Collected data
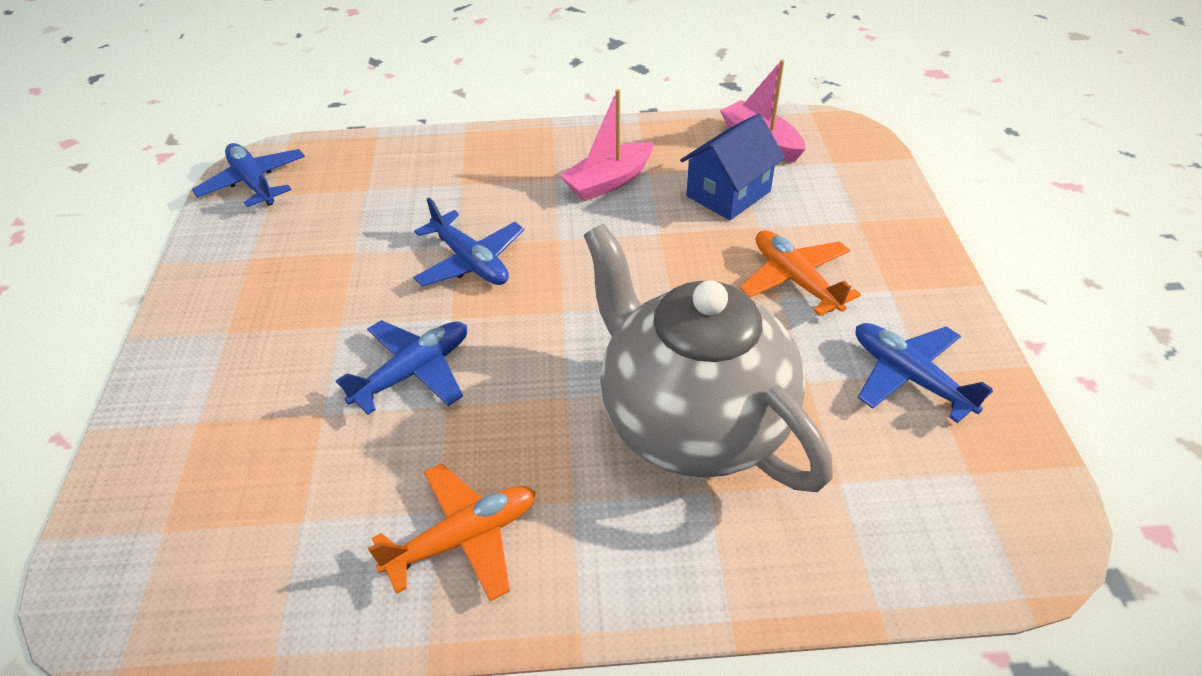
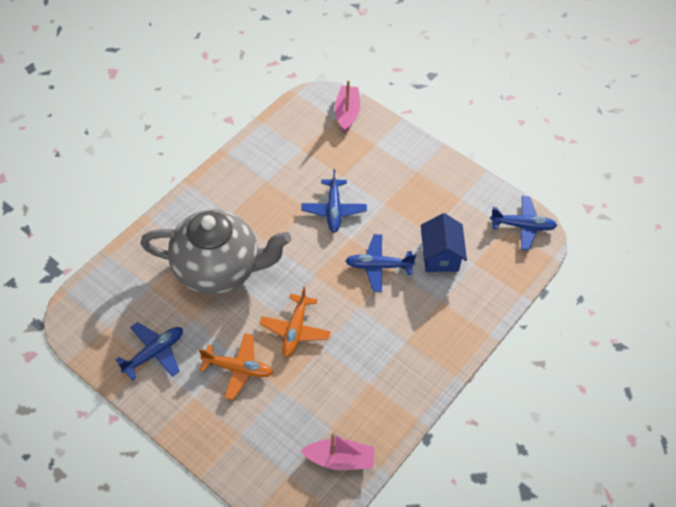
camera: 130 degrees right, 10 degrees up
(463, 538) = (249, 180): orange plane -> orange plane (295, 330)
(608, 181) = (380, 360): pink boat -> pink boat (347, 113)
(728, 194) = (317, 401): blue house -> blue house (440, 255)
(909, 377) = (154, 353): blue plane -> blue plane turned 45 degrees counterclockwise

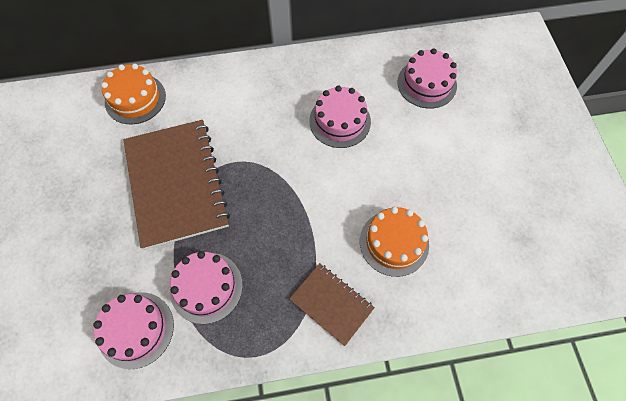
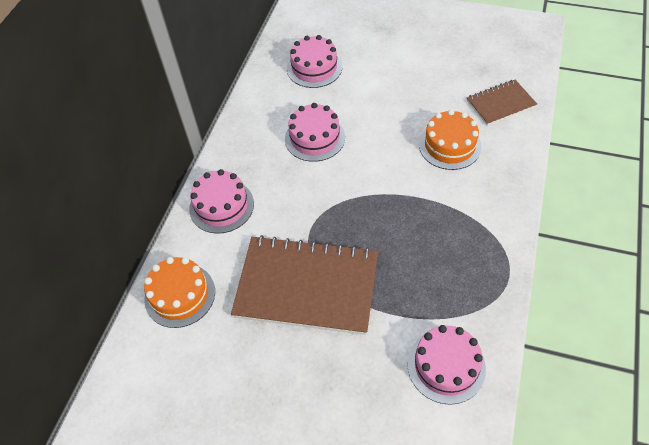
camera: 60 degrees left, 10 degrees down
(206, 287) = (429, 293): pink cake -> pink cake (221, 206)
(331, 304) = (484, 206): brown notebook -> brown notebook (500, 104)

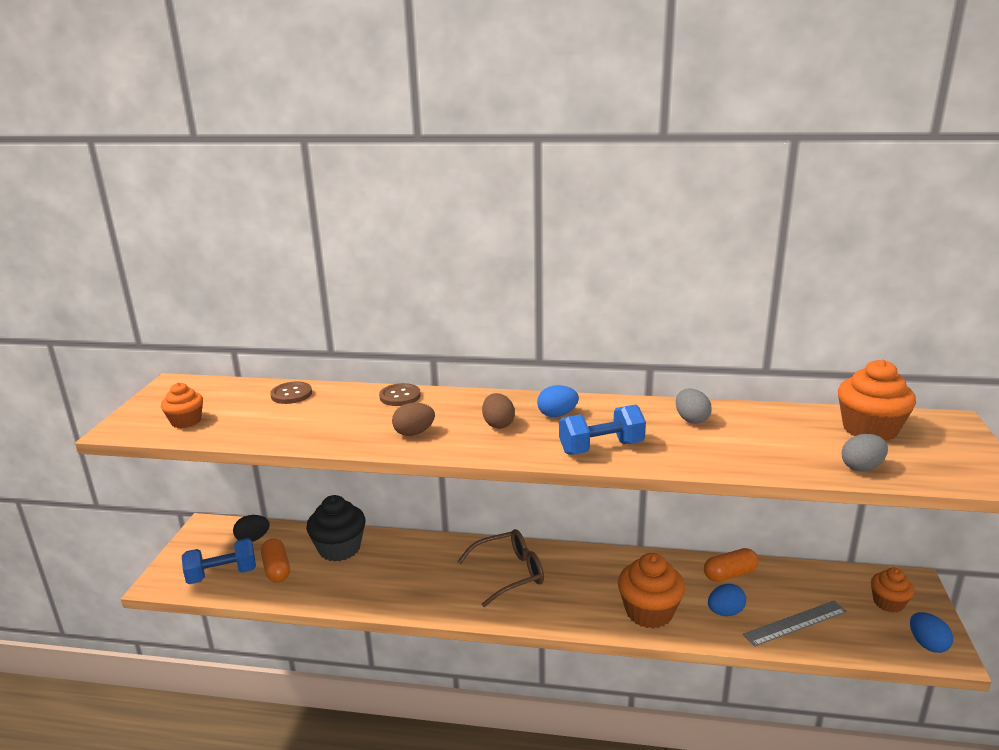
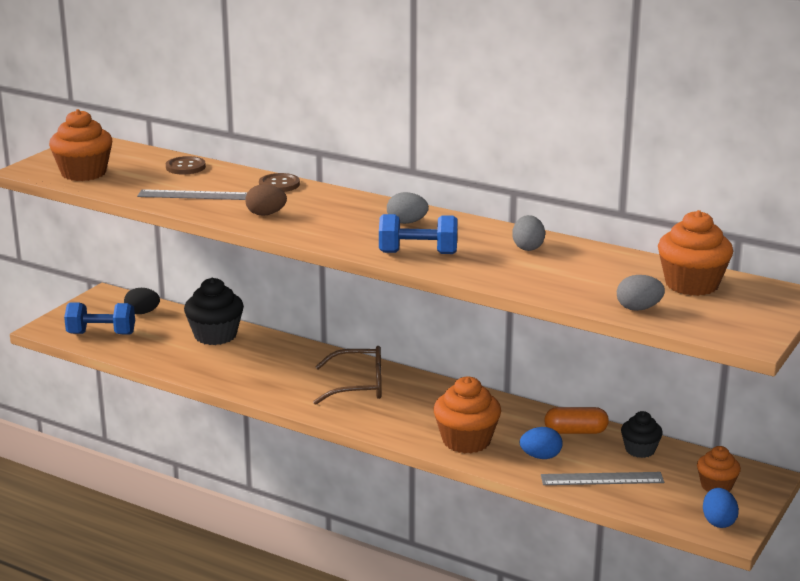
camera: 20 degrees right, 0 degrees up
(186, 421) = (84, 173): orange cupcake -> orange cupcake, size x1.66
(276, 569) = (150, 339): orange capsule -> none
(322, 425) = (193, 195): none -> grey ruler
(498, 424) = (345, 220): brown egg -> none
(557, 415) = (407, 222): blue egg -> grey egg
(796, 580) = (640, 450): none -> black cupcake

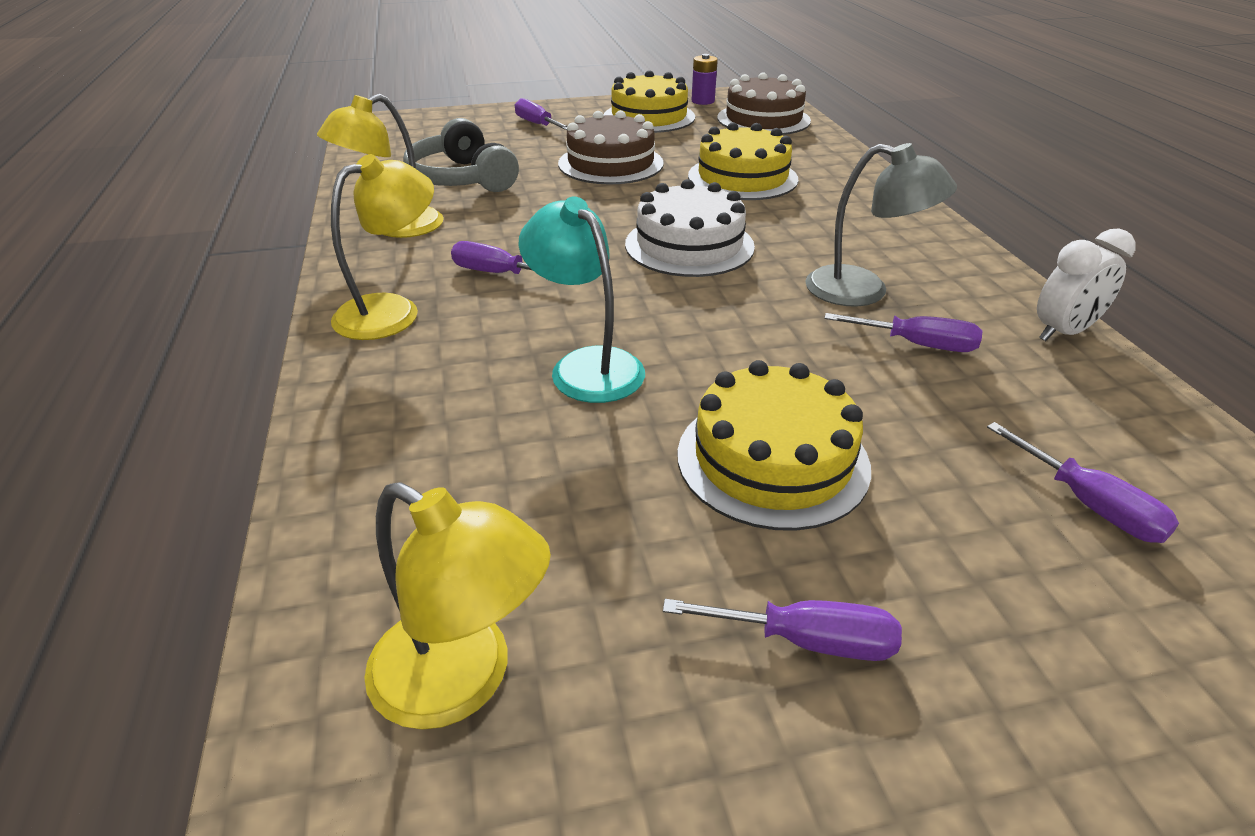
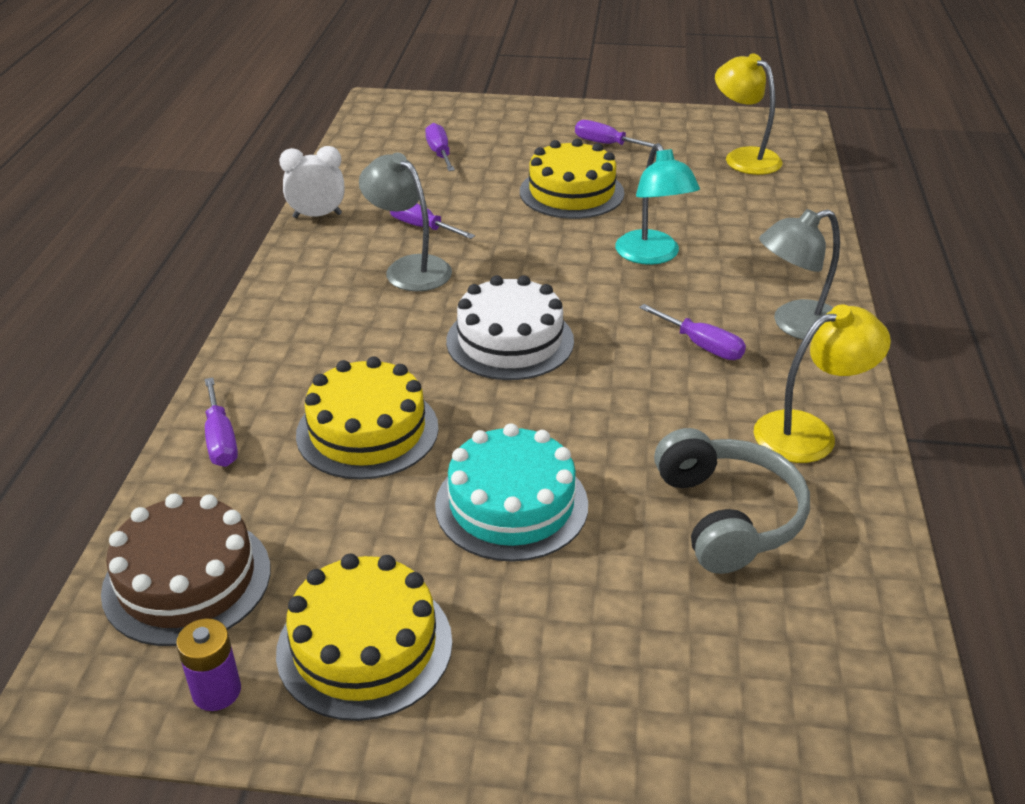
camera: 160 degrees left, 0 degrees up
(392, 311) = (795, 325): yellow lamp -> grey lamp
(537, 124) = (577, 672): purple screwdriver -> purple screwdriver (221, 440)
(610, 163) = (511, 504): brown cake -> turquoise cake

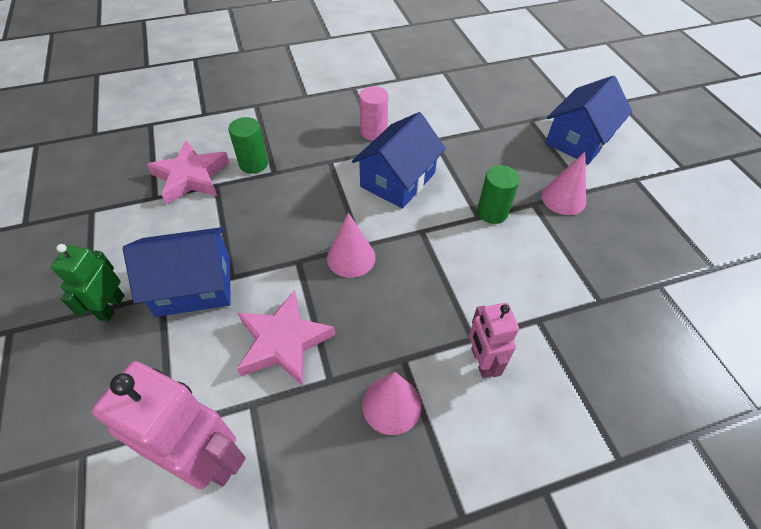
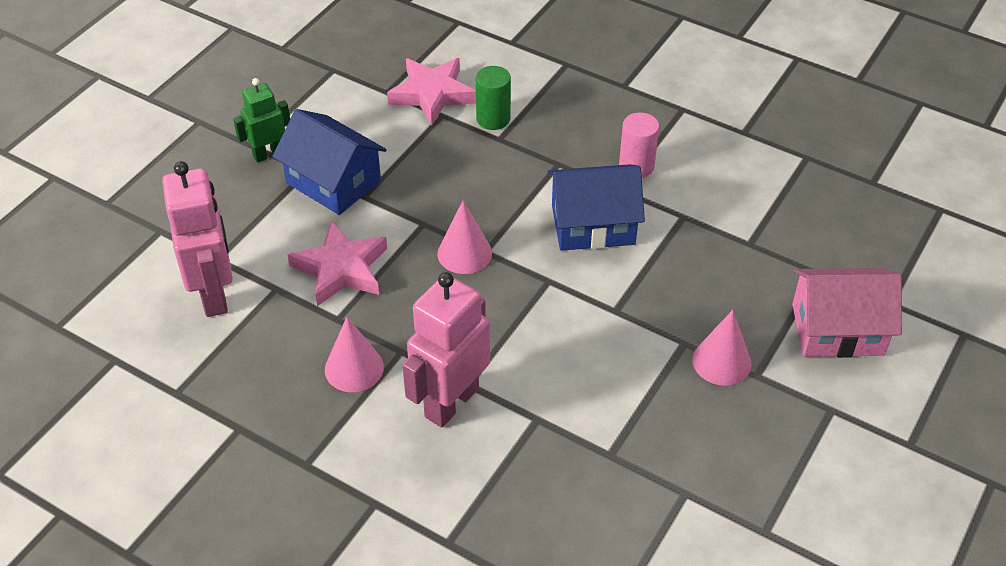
camera: 50 degrees right, 5 degrees down
(481, 361) = (451, 402): pink robot -> pink robot, size x1.68
(492, 212) = (633, 317): green cylinder -> none
(578, 140) = (837, 329): blue house -> pink house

→ **What needs to be done**
Each line of the entries above that contains "size" must be copied into the answer.

→ **Task result**
(186, 421) = (84, 173): orange cupcake -> orange cupcake, size x1.66
(481, 361) = (451, 402): pink robot -> pink robot, size x1.68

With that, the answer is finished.